» **Problem requirements**
Copy out the line containing "(625, 254) = (579, 488): purple" and each line after it, through the last one in the material, exactly as written.

» **Data to examine**
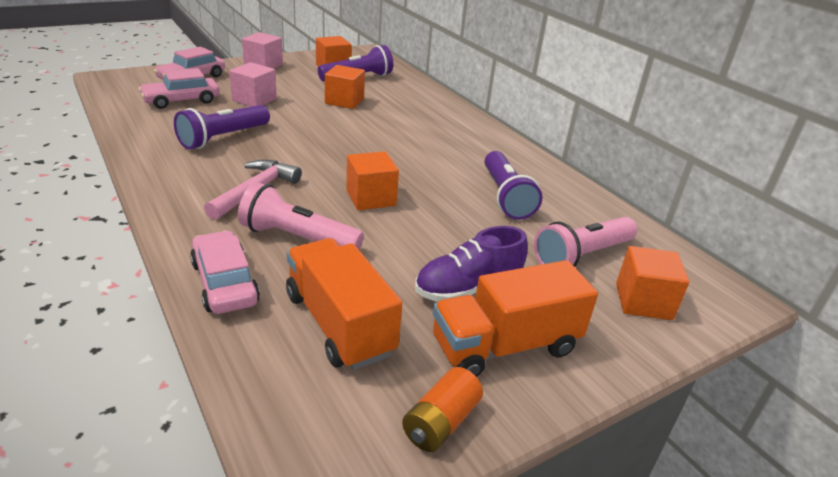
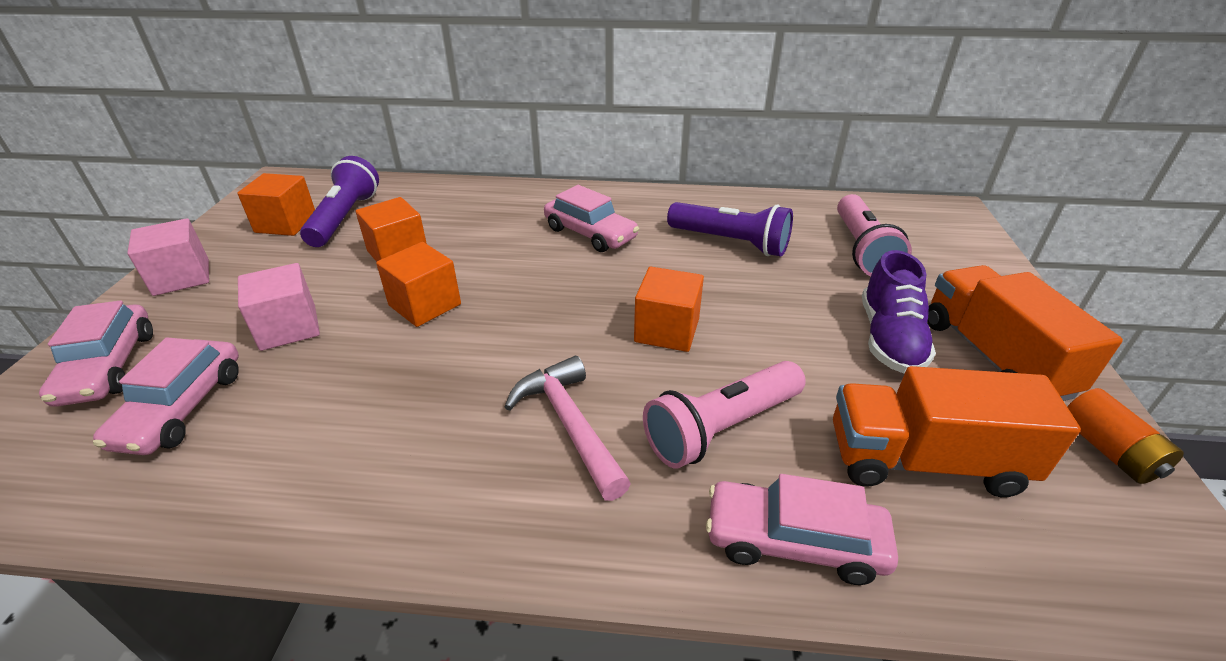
camera: 50 degrees left, 5 degrees up
(223, 138) = (376, 403): purple flashlight -> none
(442, 145) = (590, 233): none -> pink car
(505, 346) = (993, 357): orange truck -> orange truck turned 150 degrees clockwise
(643, 301) = (945, 253): orange cube -> orange cube (425, 305)

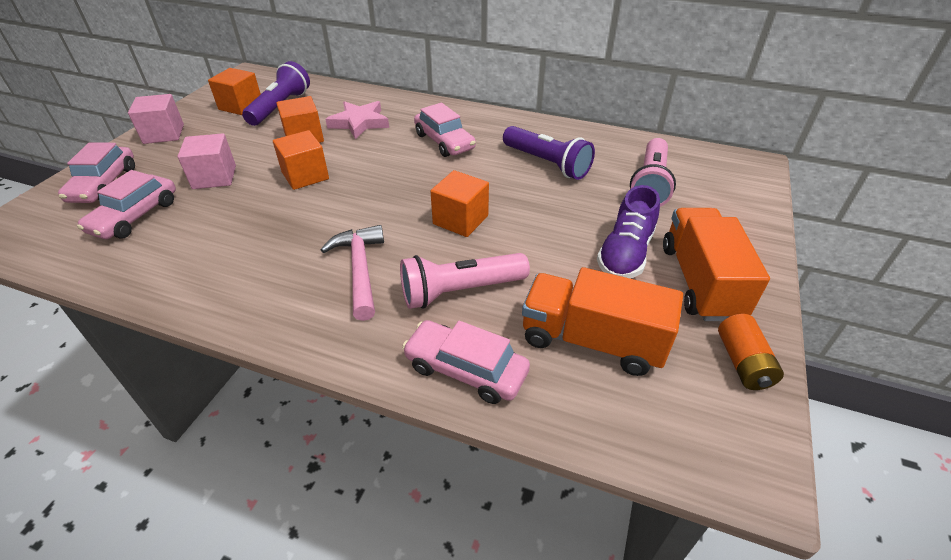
camera: 15 degrees right, 5 degrees up
(466, 224) = (359, 123): none -> pink star

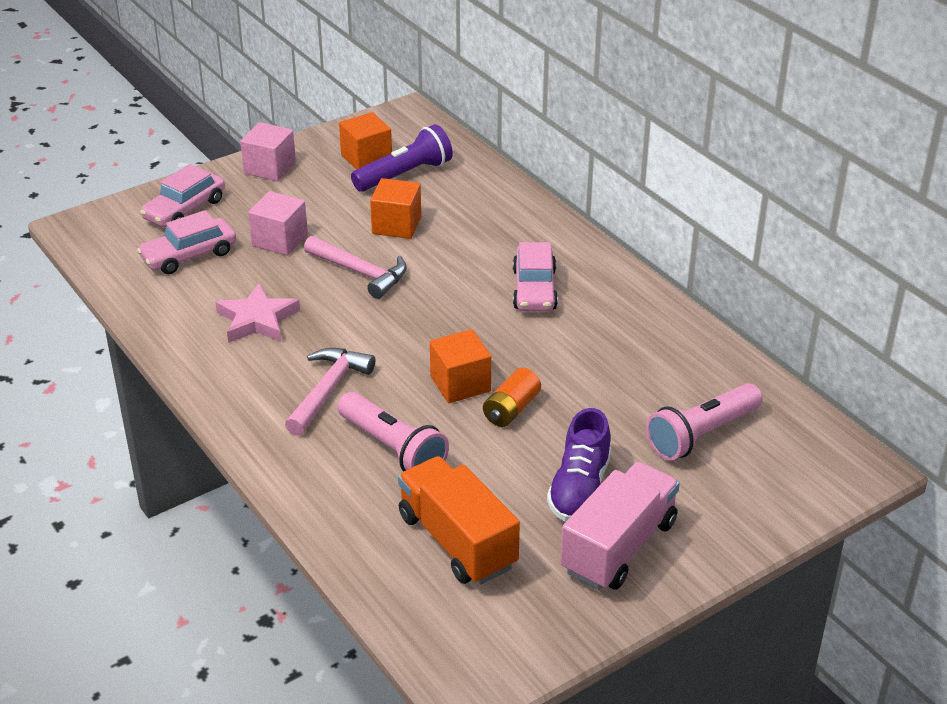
camera: 35 degrees right, 5 degrees down
(305, 176) = (361, 273): orange cube -> pink hammer
(359, 123) = (468, 228): pink star -> pink star (257, 319)
(460, 291) = (393, 448): pink flashlight -> pink flashlight turned 150 degrees counterclockwise
(466, 369) = (335, 510): pink car -> none
(546, 163) = (616, 362): purple flashlight -> none
(625, 254) = (579, 488): purple shoe -> purple shoe turned 45 degrees counterclockwise
(700, 281) = (619, 547): orange truck -> pink truck
(743, 363) = (564, 622): orange battery -> orange battery (511, 409)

» **Result of this task**
(625, 254) = (579, 488): purple shoe -> purple shoe turned 45 degrees counterclockwise
(700, 281) = (619, 547): orange truck -> pink truck
(743, 363) = (564, 622): orange battery -> orange battery (511, 409)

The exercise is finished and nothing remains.